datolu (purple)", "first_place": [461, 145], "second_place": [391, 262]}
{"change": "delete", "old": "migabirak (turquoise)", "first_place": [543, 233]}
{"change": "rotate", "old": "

TO DO
Scan the data above for the string "change". Copy every line in which it appears.

RESPONSE AREA
{"change": "delete", "old": "migabirak (turquoise)", "first_place": [543, 233]}
{"change": "rotate", "old": "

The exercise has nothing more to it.